ABOUT THIS TASK: If a line in the data contains "cyan", copy it out.

(MATERIAL SUPPLIED Opens)

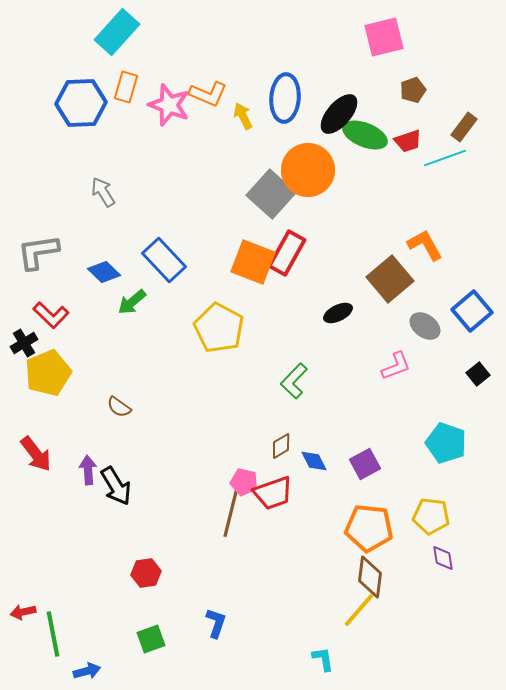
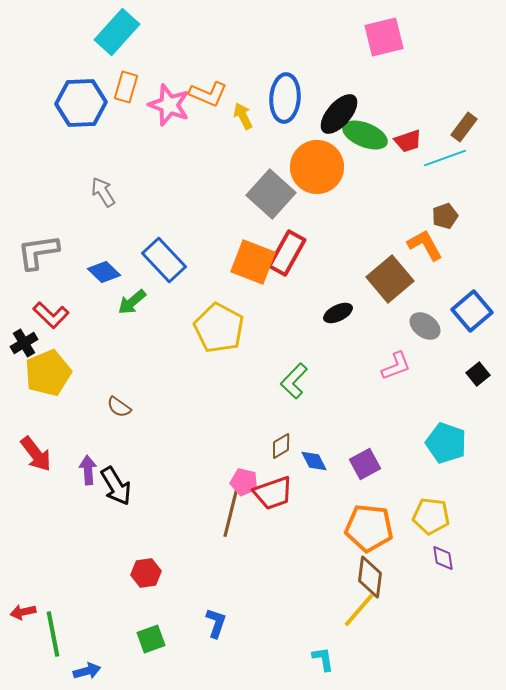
brown pentagon at (413, 90): moved 32 px right, 126 px down
orange circle at (308, 170): moved 9 px right, 3 px up
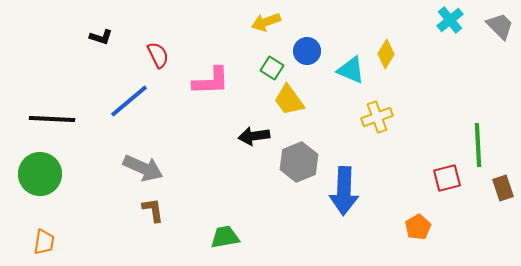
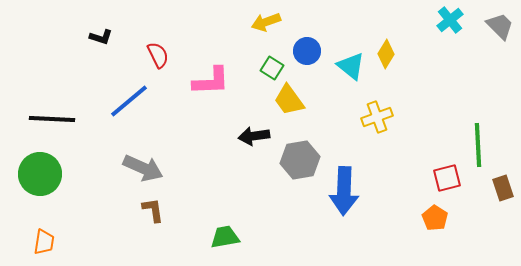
cyan triangle: moved 4 px up; rotated 16 degrees clockwise
gray hexagon: moved 1 px right, 2 px up; rotated 12 degrees clockwise
orange pentagon: moved 17 px right, 9 px up; rotated 10 degrees counterclockwise
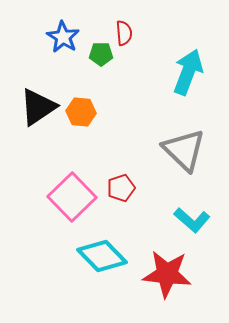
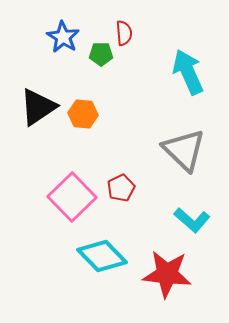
cyan arrow: rotated 45 degrees counterclockwise
orange hexagon: moved 2 px right, 2 px down
red pentagon: rotated 8 degrees counterclockwise
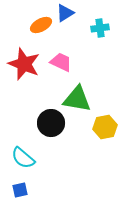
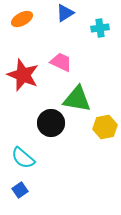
orange ellipse: moved 19 px left, 6 px up
red star: moved 1 px left, 11 px down
blue square: rotated 21 degrees counterclockwise
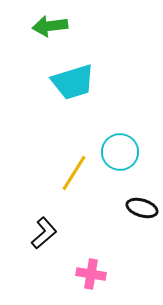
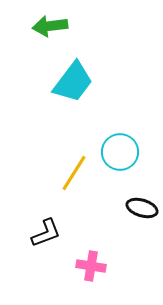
cyan trapezoid: rotated 36 degrees counterclockwise
black L-shape: moved 2 px right; rotated 20 degrees clockwise
pink cross: moved 8 px up
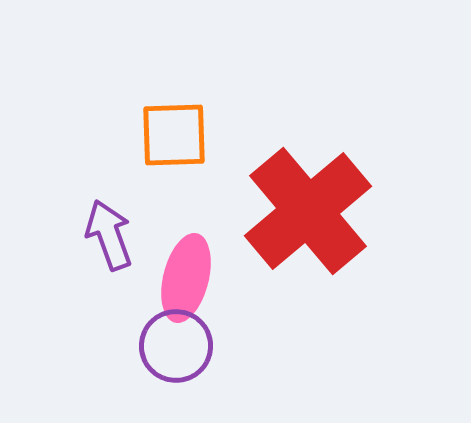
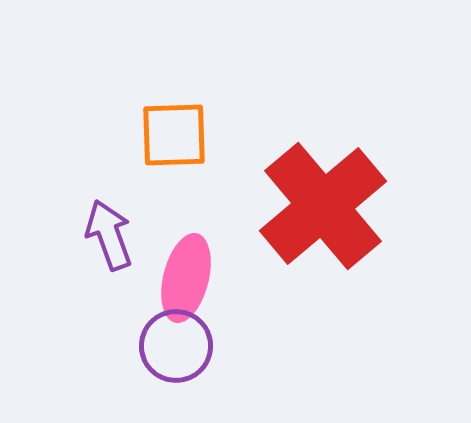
red cross: moved 15 px right, 5 px up
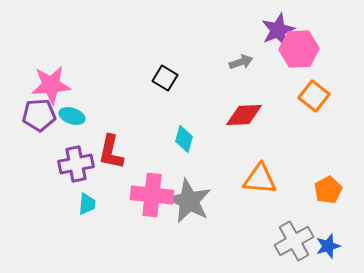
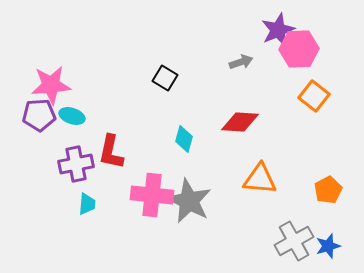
red diamond: moved 4 px left, 7 px down; rotated 6 degrees clockwise
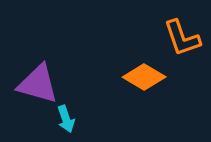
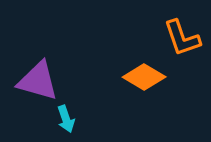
purple triangle: moved 3 px up
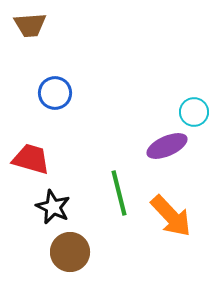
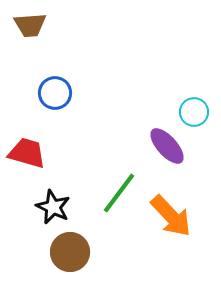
purple ellipse: rotated 72 degrees clockwise
red trapezoid: moved 4 px left, 6 px up
green line: rotated 51 degrees clockwise
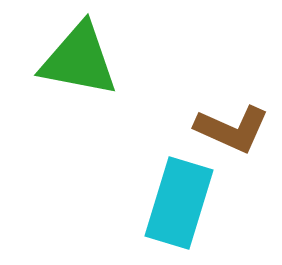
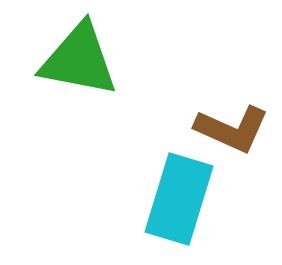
cyan rectangle: moved 4 px up
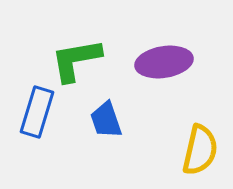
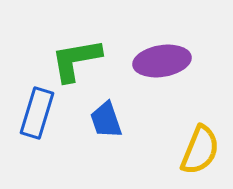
purple ellipse: moved 2 px left, 1 px up
blue rectangle: moved 1 px down
yellow semicircle: rotated 9 degrees clockwise
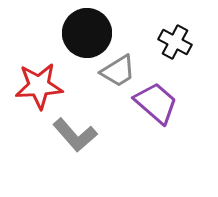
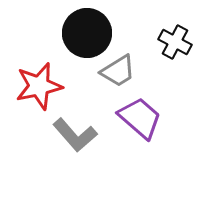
red star: rotated 9 degrees counterclockwise
purple trapezoid: moved 16 px left, 15 px down
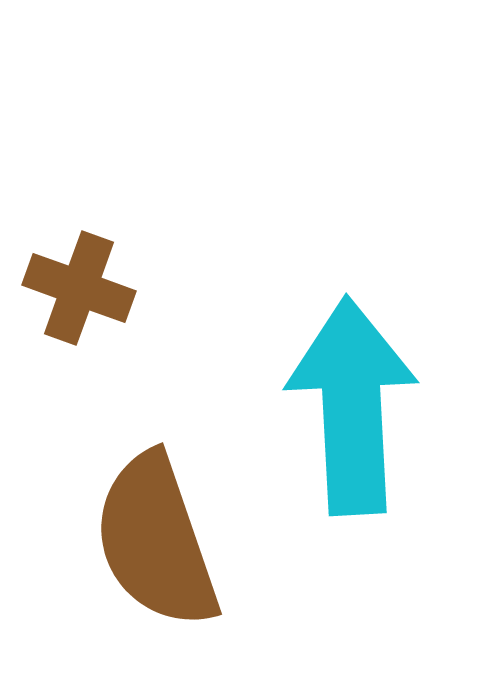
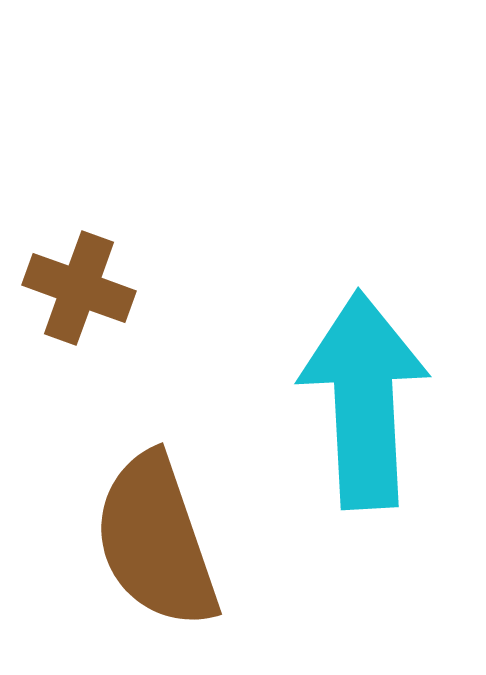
cyan arrow: moved 12 px right, 6 px up
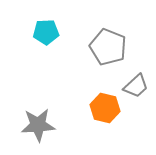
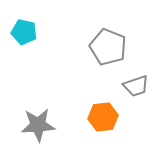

(MATERIAL SUPPLIED Closes)

RESPONSE:
cyan triangle: moved 4 px up; rotated 16 degrees clockwise
cyan arrow: rotated 45 degrees counterclockwise
cyan trapezoid: rotated 36 degrees counterclockwise
cyan rectangle: moved 4 px up
cyan arrow: moved 12 px right, 6 px up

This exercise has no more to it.